→ What is required
Retype the full set of records. Keep every character identical.

---------- The records ----------

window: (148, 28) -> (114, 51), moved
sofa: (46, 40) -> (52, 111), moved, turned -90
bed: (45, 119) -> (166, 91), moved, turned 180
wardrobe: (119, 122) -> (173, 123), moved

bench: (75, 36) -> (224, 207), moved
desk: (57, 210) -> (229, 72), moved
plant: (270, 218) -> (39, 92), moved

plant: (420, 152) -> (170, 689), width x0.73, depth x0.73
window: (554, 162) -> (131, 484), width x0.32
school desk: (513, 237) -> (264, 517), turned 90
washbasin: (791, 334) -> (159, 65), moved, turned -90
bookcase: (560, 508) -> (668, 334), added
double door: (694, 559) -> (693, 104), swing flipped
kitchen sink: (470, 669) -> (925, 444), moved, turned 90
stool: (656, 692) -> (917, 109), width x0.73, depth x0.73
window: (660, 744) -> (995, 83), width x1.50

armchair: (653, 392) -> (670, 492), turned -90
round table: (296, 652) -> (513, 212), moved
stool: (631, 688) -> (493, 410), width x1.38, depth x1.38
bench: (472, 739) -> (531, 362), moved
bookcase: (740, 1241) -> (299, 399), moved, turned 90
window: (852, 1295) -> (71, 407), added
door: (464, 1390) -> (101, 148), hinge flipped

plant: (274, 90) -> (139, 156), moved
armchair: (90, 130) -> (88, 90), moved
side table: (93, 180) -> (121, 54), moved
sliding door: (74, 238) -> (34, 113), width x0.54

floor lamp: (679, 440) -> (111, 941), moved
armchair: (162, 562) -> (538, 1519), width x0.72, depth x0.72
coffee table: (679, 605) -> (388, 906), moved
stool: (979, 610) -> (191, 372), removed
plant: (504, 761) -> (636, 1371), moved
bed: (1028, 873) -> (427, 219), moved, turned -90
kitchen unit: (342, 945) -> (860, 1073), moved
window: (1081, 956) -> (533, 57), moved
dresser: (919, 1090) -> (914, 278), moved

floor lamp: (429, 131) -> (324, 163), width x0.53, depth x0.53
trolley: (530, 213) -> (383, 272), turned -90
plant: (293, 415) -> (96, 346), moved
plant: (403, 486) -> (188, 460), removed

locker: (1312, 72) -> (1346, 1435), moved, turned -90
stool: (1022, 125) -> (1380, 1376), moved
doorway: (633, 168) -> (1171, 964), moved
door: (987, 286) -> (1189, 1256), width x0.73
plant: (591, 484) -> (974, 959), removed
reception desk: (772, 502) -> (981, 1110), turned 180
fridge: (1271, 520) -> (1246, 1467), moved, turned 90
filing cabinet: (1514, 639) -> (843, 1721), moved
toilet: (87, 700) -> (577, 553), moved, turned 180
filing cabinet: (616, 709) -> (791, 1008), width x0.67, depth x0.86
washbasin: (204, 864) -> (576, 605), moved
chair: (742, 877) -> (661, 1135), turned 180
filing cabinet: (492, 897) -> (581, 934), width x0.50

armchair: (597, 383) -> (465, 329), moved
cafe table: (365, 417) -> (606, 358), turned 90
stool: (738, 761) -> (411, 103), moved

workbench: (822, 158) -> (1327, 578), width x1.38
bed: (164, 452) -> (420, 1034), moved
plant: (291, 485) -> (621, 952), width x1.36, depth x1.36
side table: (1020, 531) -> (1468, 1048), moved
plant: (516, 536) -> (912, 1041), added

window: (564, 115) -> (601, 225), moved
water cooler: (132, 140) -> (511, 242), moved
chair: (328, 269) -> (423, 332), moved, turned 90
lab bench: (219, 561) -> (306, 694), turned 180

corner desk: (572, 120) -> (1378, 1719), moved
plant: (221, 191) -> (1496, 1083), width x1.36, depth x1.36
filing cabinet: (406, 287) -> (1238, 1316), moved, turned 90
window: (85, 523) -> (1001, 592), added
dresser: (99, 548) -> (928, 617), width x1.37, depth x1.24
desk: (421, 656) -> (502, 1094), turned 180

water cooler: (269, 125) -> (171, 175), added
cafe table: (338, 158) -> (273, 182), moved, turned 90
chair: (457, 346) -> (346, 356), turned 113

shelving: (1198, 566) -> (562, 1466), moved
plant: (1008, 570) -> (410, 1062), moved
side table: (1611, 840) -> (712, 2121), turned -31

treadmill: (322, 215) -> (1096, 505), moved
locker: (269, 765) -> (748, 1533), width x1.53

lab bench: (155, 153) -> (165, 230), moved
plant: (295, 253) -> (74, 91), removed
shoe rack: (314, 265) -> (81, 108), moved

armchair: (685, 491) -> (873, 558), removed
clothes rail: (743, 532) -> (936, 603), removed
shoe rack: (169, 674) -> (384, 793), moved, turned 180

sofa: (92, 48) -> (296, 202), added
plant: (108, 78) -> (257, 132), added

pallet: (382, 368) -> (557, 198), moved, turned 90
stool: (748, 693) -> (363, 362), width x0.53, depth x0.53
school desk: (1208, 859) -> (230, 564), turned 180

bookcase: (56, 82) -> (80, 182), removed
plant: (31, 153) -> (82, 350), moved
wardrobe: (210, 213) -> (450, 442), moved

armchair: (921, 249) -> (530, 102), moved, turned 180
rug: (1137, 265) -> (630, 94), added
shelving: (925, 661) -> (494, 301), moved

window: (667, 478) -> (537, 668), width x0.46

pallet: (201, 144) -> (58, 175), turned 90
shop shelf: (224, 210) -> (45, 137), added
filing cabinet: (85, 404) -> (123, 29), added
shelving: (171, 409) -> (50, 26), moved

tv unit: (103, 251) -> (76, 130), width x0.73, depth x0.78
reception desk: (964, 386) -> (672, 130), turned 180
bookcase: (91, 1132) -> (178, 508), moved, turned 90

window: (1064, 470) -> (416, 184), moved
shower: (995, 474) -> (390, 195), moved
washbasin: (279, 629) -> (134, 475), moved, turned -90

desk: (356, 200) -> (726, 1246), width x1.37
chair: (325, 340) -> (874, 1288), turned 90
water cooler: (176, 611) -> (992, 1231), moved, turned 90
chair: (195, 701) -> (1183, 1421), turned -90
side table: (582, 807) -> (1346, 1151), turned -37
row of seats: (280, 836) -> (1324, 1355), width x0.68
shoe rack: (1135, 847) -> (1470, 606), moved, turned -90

----------

→ Answer below
window: (148, 28) -> (114, 51), moved
sofa: (46, 40) -> (52, 111), moved, turned -90
bed: (45, 119) -> (166, 91), moved, turned 180
wardrobe: (119, 122) -> (173, 123), moved

bench: (75, 36) -> (224, 207), moved
desk: (57, 210) -> (229, 72), moved
plant: (270, 218) -> (39, 92), moved

plant: (420, 152) -> (170, 689), width x0.73, depth x0.73
window: (554, 162) -> (131, 484), width x0.32
school desk: (513, 237) -> (264, 517), turned 90
washbasin: (791, 334) -> (159, 65), moved, turned -90
bookcase: (560, 508) -> (668, 334), added
double door: (694, 559) -> (693, 104), swing flipped
kitchen sink: (470, 669) -> (925, 444), moved, turned 90
stool: (656, 692) -> (917, 109), width x0.73, depth x0.73
window: (660, 744) -> (995, 83), width x1.50

armchair: (653, 392) -> (670, 492), turned -90
round table: (296, 652) -> (513, 212), moved
stool: (631, 688) -> (493, 410), width x1.38, depth x1.38
bench: (472, 739) -> (531, 362), moved
bookcase: (740, 1241) -> (299, 399), moved, turned 90
window: (852, 1295) -> (71, 407), added
door: (464, 1390) -> (101, 148), hinge flipped

plant: (274, 90) -> (139, 156), moved
armchair: (90, 130) -> (88, 90), moved
side table: (93, 180) -> (121, 54), moved
sliding door: (74, 238) -> (34, 113), width x0.54

floor lamp: (679, 440) -> (111, 941), moved
armchair: (162, 562) -> (538, 1519), width x0.72, depth x0.72
coffee table: (679, 605) -> (388, 906), moved
stool: (979, 610) -> (191, 372), removed
plant: (504, 761) -> (636, 1371), moved
bed: (1028, 873) -> (427, 219), moved, turned -90
kitchen unit: (342, 945) -> (860, 1073), moved
window: (1081, 956) -> (533, 57), moved
dresser: (919, 1090) -> (914, 278), moved

floor lamp: (429, 131) -> (324, 163), width x0.53, depth x0.53
trolley: (530, 213) -> (383, 272), turned -90
plant: (293, 415) -> (96, 346), moved
plant: (403, 486) -> (188, 460), removed

locker: (1312, 72) -> (1346, 1435), moved, turned -90
stool: (1022, 125) -> (1380, 1376), moved
doorway: (633, 168) -> (1171, 964), moved
door: (987, 286) -> (1189, 1256), width x0.73
plant: (591, 484) -> (974, 959), removed
reception desk: (772, 502) -> (981, 1110), turned 180
fridge: (1271, 520) -> (1246, 1467), moved, turned 90
filing cabinet: (1514, 639) -> (843, 1721), moved
toilet: (87, 700) -> (577, 553), moved, turned 180
filing cabinet: (616, 709) -> (791, 1008), width x0.67, depth x0.86
washbasin: (204, 864) -> (576, 605), moved
chair: (742, 877) -> (661, 1135), turned 180
filing cabinet: (492, 897) -> (581, 934), width x0.50

armchair: (597, 383) -> (465, 329), moved
cafe table: (365, 417) -> (606, 358), turned 90
stool: (738, 761) -> (411, 103), moved

workbench: (822, 158) -> (1327, 578), width x1.38
bed: (164, 452) -> (420, 1034), moved
plant: (291, 485) -> (621, 952), width x1.36, depth x1.36
side table: (1020, 531) -> (1468, 1048), moved
plant: (516, 536) -> (912, 1041), added

window: (564, 115) -> (601, 225), moved
water cooler: (132, 140) -> (511, 242), moved
chair: (328, 269) -> (423, 332), moved, turned 90
lab bench: (219, 561) -> (306, 694), turned 180

corner desk: (572, 120) -> (1378, 1719), moved
plant: (221, 191) -> (1496, 1083), width x1.36, depth x1.36
filing cabinet: (406, 287) -> (1238, 1316), moved, turned 90
window: (85, 523) -> (1001, 592), added
dresser: (99, 548) -> (928, 617), width x1.37, depth x1.24
desk: (421, 656) -> (502, 1094), turned 180

water cooler: (269, 125) -> (171, 175), added
cafe table: (338, 158) -> (273, 182), moved, turned 90
chair: (457, 346) -> (346, 356), turned 113

shelving: (1198, 566) -> (562, 1466), moved
plant: (1008, 570) -> (410, 1062), moved
side table: (1611, 840) -> (712, 2121), turned -31

treadmill: (322, 215) -> (1096, 505), moved
locker: (269, 765) -> (748, 1533), width x1.53

lab bench: (155, 153) -> (165, 230), moved
plant: (295, 253) -> (74, 91), removed
shoe rack: (314, 265) -> (81, 108), moved

armchair: (685, 491) -> (873, 558), removed
clothes rail: (743, 532) -> (936, 603), removed
shoe rack: (169, 674) -> (384, 793), moved, turned 180

sofa: (92, 48) -> (296, 202), added
plant: (108, 78) -> (257, 132), added

pallet: (382, 368) -> (557, 198), moved, turned 90
stool: (748, 693) -> (363, 362), width x0.53, depth x0.53
school desk: (1208, 859) -> (230, 564), turned 180

bookcase: (56, 82) -> (80, 182), removed
plant: (31, 153) -> (82, 350), moved
wardrobe: (210, 213) -> (450, 442), moved

armchair: (921, 249) -> (530, 102), moved, turned 180
rug: (1137, 265) -> (630, 94), added
shelving: (925, 661) -> (494, 301), moved

window: (667, 478) -> (537, 668), width x0.46

pallet: (201, 144) -> (58, 175), turned 90
shop shelf: (224, 210) -> (45, 137), added
filing cabinet: (85, 404) -> (123, 29), added
shelving: (171, 409) -> (50, 26), moved

tv unit: (103, 251) -> (76, 130), width x0.73, depth x0.78
reception desk: (964, 386) -> (672, 130), turned 180
bookcase: (91, 1132) -> (178, 508), moved, turned 90

window: (1064, 470) -> (416, 184), moved
shower: (995, 474) -> (390, 195), moved
washbasin: (279, 629) -> (134, 475), moved, turned -90

desk: (356, 200) -> (726, 1246), width x1.37
chair: (325, 340) -> (874, 1288), turned 90
water cooler: (176, 611) -> (992, 1231), moved, turned 90
chair: (195, 701) -> (1183, 1421), turned -90
side table: (582, 807) -> (1346, 1151), turned -37
row of seats: (280, 836) -> (1324, 1355), width x0.68
shoe rack: (1135, 847) -> (1470, 606), moved, turned -90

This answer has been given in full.